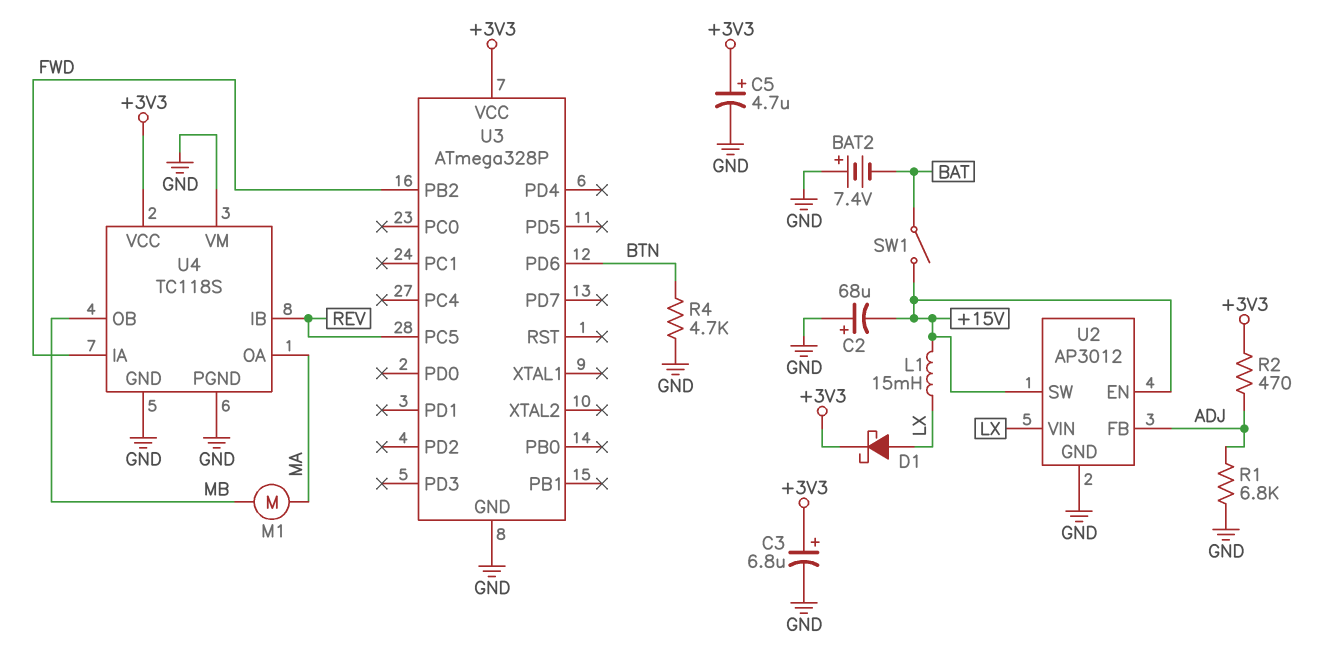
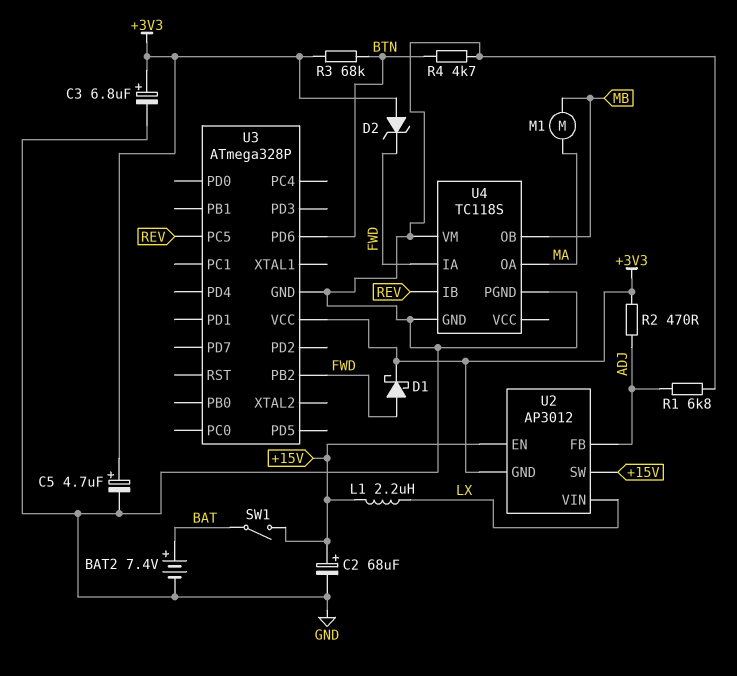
BAT2: 7.4V (plus GND, minus BAT) -> 7.4V (plus BAT, minus GND)
C2: 68uF (plus GND, minus +15V) -> 68uF (plus +15V, minus GND)
D1: schottky (A LX, K +3V3) -> schottky (A FWD, K +3V3)
D2: none -> zener (A +3V3, K FWD)
L1: 15mH (+15V, LX) -> 2.2uH (+15V, LX)
R3: none -> 68k (+3V3, BTN)
U2 pin GND: GND -> +3V3
U4 pin VCC: +3V3 -> none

■ ■ ■ ■ ■

** Directions for this task **
Scan the records for the string "none" and report each line where it occurs.

** Expected answer **
D2: none -> zener (A +3V3, K FWD)
R3: none -> 68k (+3V3, BTN)
U4 pin VCC: +3V3 -> none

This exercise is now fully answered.